▶ _What to work on_
Single out the lines of the material that contain "orange" and copy them.
** Exercise materials follows **
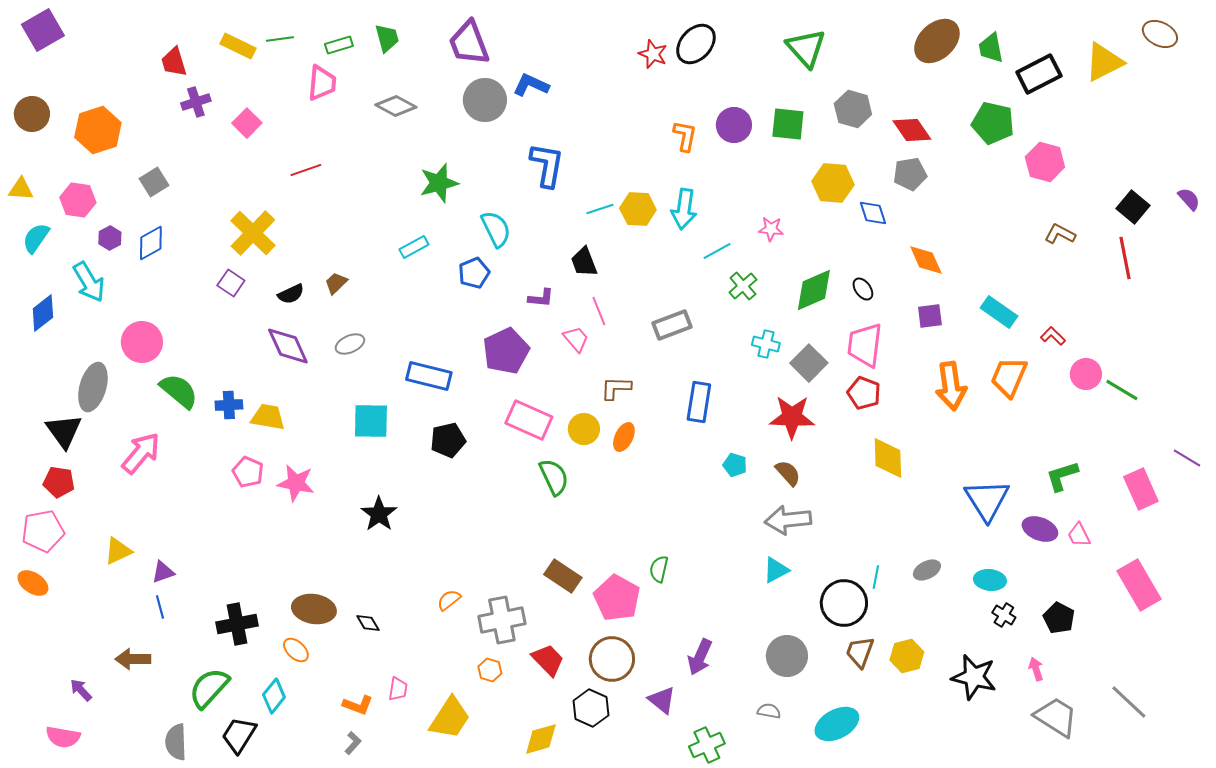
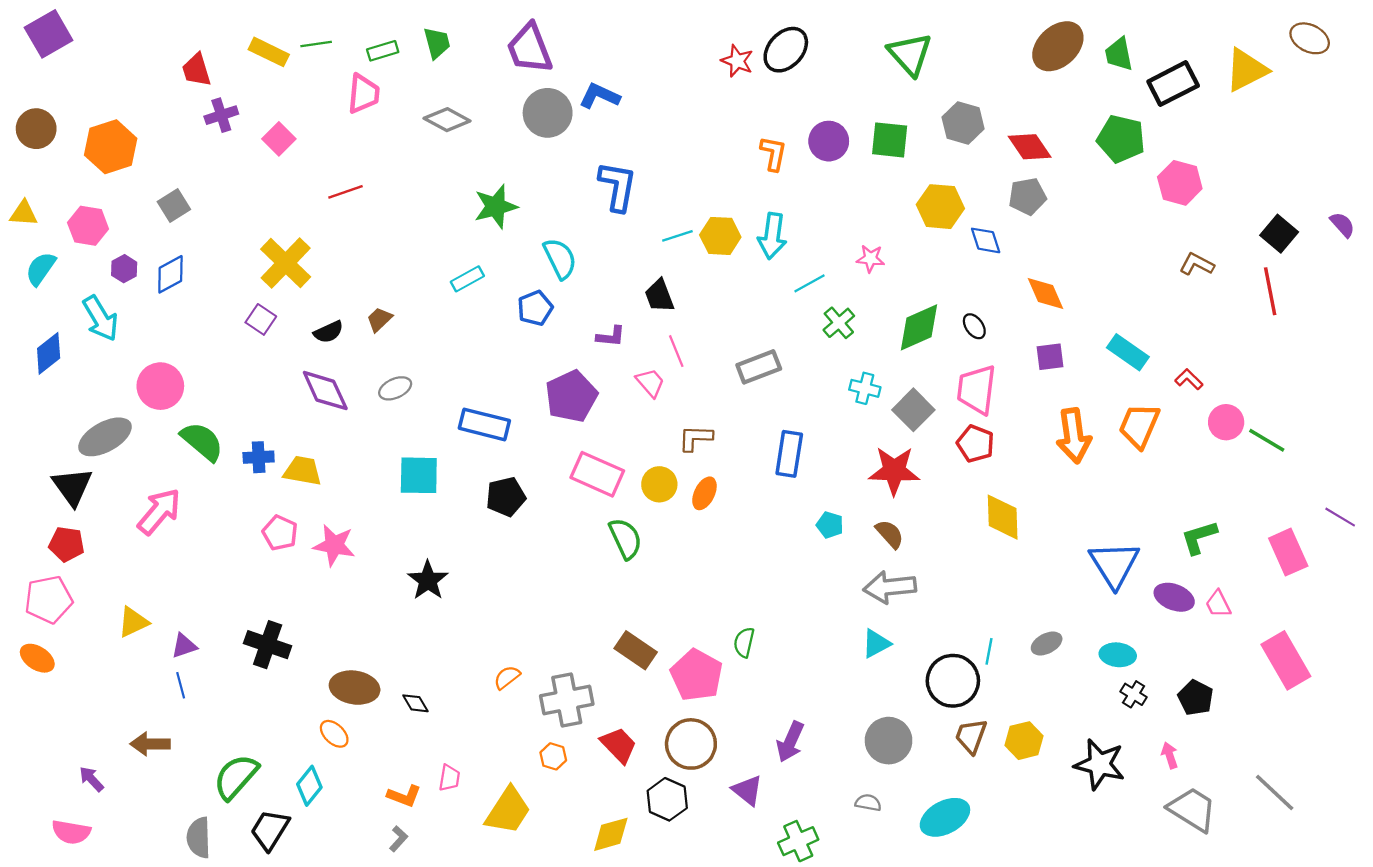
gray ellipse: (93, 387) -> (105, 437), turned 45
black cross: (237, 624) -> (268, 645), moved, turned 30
** End of Exercise materials **
** Exercise materials follows **
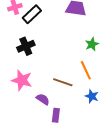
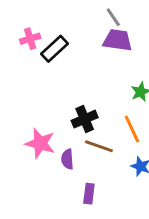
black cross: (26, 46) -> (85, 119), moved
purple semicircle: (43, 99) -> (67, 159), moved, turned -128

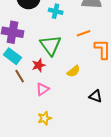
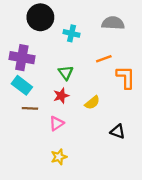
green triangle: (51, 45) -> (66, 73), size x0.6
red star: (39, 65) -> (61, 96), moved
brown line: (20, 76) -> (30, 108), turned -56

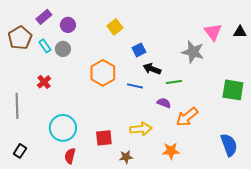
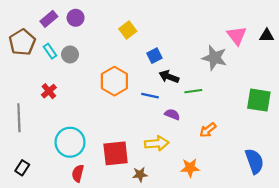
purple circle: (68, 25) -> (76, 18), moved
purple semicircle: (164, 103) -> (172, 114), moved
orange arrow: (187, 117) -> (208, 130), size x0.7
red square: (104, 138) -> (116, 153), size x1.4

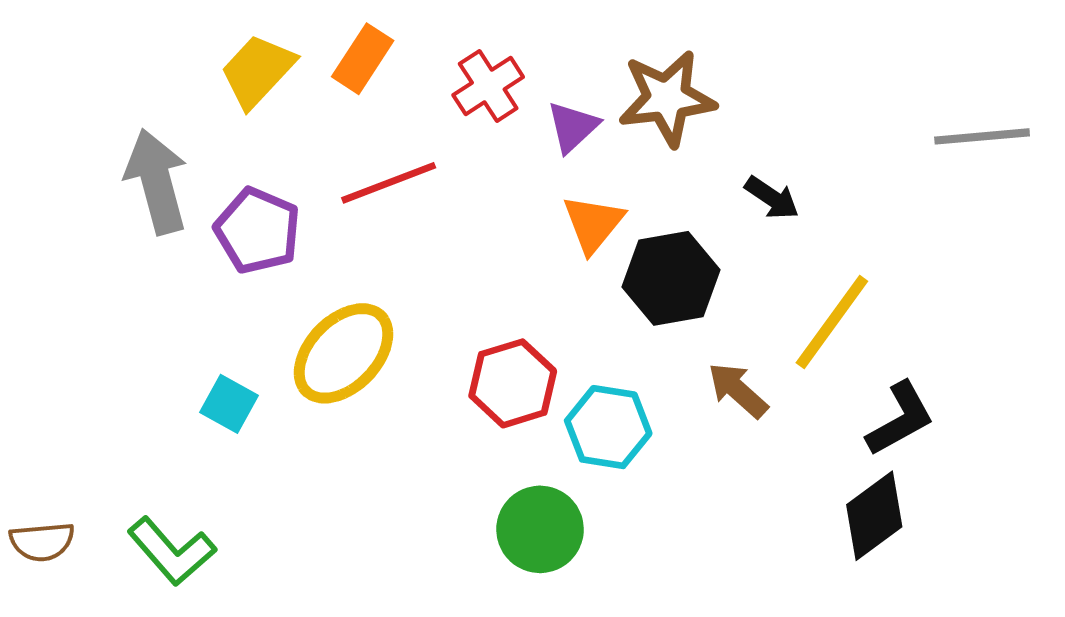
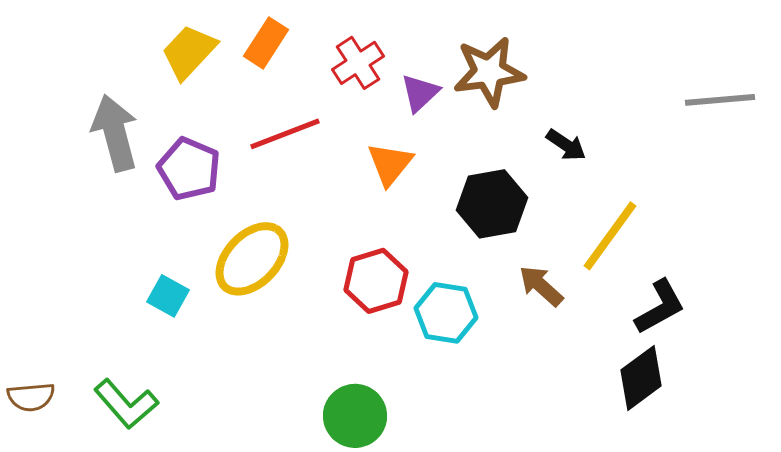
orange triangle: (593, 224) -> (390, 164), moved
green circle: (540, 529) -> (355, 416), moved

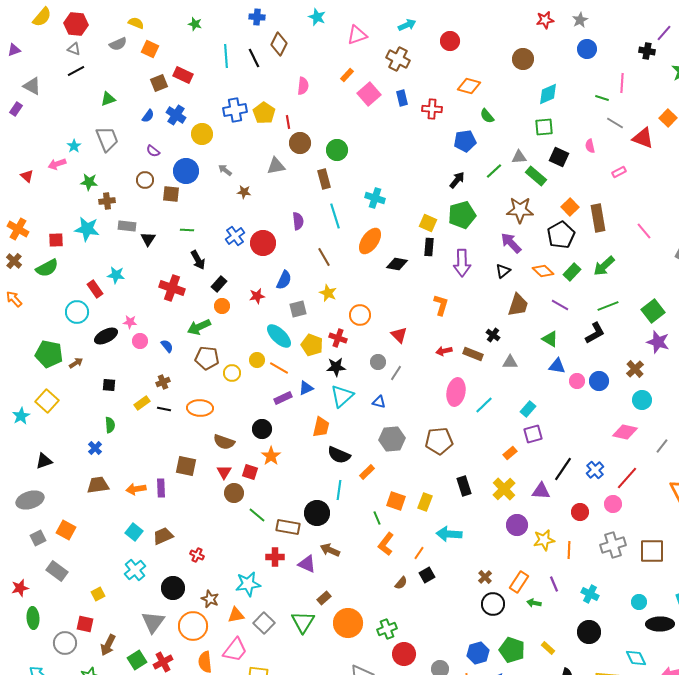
** End of Exercise materials **
** Exercise materials follows **
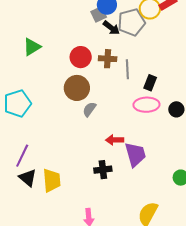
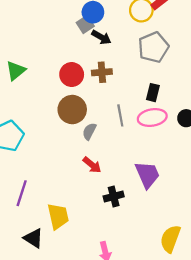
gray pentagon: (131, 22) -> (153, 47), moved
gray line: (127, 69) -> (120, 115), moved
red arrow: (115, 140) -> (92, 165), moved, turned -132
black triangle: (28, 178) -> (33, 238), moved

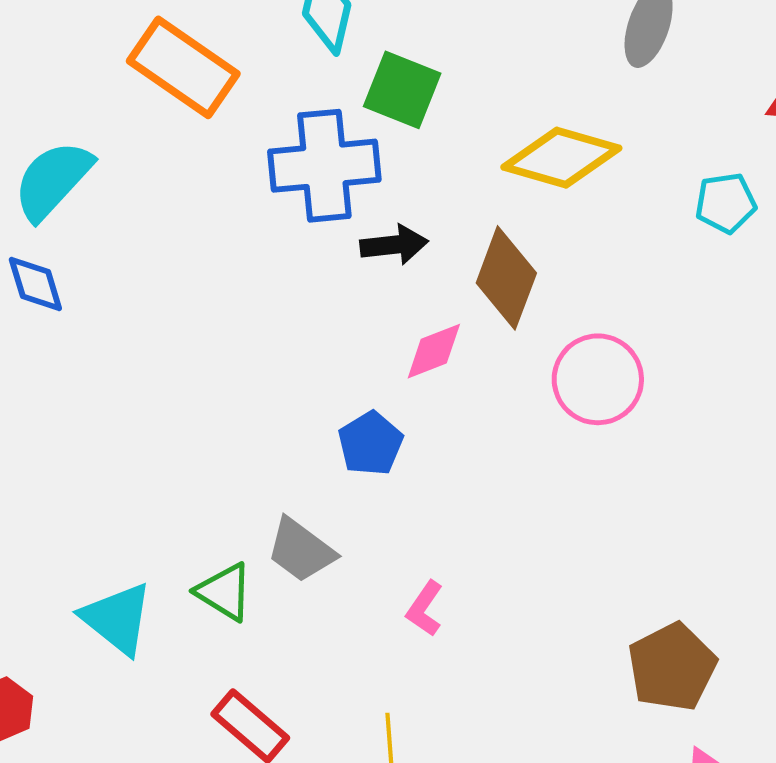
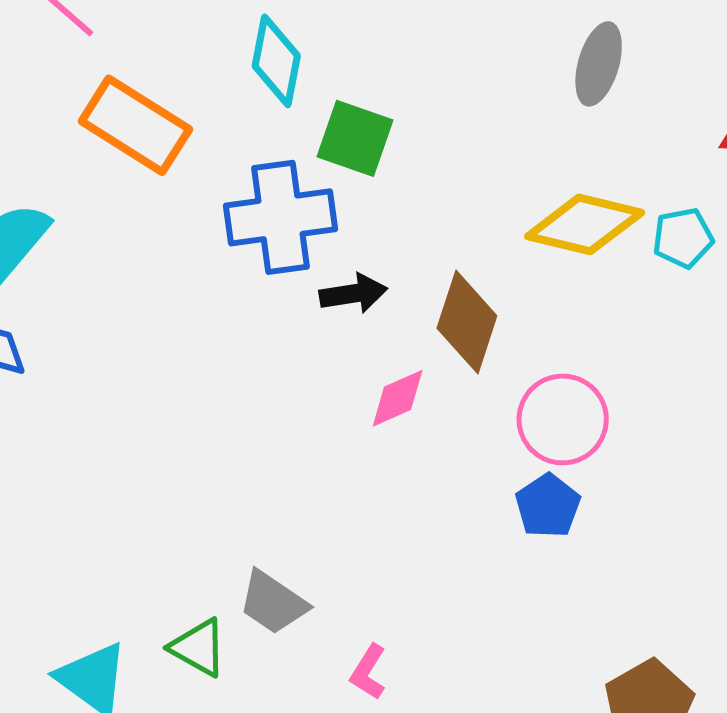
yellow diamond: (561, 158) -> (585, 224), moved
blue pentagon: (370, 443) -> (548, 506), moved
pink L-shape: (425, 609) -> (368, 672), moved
** End of Exercise materials **
▶ _Solved exercise_
orange arrow: (187, 117) -> (208, 130), size x0.7
orange triangle: (593, 224) -> (390, 164), moved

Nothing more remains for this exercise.